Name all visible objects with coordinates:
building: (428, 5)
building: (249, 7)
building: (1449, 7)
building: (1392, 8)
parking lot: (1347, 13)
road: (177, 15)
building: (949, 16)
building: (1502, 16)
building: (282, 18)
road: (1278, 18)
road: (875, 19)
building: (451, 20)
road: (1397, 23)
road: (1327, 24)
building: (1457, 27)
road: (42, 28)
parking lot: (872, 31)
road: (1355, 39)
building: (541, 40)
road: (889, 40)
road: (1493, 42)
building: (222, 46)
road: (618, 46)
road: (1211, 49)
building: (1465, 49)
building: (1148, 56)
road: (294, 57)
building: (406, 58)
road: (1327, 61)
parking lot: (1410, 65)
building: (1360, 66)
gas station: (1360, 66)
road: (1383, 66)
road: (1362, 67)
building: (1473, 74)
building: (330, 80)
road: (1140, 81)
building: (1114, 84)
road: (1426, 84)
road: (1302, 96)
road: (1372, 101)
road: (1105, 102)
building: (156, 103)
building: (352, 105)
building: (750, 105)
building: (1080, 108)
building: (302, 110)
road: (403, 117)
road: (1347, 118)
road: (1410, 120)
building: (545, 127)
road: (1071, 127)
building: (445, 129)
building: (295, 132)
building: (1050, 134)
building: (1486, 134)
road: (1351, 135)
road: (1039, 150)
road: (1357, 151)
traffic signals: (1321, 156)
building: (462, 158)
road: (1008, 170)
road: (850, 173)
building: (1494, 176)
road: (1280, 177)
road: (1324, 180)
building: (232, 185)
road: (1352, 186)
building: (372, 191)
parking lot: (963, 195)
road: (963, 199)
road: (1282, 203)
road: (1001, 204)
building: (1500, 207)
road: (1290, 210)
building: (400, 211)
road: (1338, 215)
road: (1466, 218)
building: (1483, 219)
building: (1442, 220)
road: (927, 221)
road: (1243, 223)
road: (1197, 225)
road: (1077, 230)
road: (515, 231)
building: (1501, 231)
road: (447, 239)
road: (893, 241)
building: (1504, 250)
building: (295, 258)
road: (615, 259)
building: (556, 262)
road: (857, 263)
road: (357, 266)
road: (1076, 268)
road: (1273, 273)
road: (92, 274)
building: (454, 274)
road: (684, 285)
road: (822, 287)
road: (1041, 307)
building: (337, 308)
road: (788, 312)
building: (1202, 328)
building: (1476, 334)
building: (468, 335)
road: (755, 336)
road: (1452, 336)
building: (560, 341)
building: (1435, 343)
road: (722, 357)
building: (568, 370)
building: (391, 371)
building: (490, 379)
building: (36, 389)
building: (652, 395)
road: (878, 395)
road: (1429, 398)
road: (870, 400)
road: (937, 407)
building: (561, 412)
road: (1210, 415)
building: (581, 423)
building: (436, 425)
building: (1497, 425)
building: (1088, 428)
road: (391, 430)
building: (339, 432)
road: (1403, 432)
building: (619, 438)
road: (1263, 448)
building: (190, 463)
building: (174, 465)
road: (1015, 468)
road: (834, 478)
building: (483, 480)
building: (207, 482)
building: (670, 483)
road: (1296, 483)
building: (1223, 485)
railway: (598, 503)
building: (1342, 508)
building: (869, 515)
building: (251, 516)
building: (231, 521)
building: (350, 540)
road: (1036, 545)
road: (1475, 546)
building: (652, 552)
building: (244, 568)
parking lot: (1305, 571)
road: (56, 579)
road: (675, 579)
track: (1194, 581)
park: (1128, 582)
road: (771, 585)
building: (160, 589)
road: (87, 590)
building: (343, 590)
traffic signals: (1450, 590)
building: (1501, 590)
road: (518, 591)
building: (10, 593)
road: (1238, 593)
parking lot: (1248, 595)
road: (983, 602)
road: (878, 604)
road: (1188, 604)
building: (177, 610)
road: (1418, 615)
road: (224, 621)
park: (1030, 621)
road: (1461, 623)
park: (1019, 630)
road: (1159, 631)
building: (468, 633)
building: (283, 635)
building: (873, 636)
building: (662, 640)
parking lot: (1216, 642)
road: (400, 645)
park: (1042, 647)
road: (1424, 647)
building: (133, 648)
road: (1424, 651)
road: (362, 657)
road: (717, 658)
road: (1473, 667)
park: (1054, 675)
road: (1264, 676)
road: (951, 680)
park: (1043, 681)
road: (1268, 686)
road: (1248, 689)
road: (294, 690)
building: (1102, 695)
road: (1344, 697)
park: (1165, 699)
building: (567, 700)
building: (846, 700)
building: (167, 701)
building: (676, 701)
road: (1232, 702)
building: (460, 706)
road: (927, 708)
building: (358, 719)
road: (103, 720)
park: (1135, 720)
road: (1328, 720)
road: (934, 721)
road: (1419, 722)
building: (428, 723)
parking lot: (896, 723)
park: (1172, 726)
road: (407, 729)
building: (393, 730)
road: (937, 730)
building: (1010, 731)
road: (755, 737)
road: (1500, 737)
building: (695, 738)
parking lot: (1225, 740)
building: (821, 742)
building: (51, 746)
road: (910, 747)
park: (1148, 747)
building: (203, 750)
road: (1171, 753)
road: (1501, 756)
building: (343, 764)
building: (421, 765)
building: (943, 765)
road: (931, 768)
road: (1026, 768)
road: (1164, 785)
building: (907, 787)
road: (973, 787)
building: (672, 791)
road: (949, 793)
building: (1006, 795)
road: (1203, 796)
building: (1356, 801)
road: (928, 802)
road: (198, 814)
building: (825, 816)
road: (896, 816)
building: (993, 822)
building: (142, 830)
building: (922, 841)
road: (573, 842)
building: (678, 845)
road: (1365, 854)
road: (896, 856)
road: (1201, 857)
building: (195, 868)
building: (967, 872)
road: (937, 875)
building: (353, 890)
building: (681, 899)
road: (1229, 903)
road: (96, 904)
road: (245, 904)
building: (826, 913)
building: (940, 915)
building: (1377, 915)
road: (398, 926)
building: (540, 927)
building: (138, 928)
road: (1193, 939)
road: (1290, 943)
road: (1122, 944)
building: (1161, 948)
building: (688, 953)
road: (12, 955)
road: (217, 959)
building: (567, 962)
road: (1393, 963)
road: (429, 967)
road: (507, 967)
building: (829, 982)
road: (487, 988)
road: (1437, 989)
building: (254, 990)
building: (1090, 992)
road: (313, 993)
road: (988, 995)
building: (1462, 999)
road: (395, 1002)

Exercise requirements
Match on "signals" and report each line of the data above that has it.

Output for this exercise
traffic signals: (1321, 156)
traffic signals: (1450, 590)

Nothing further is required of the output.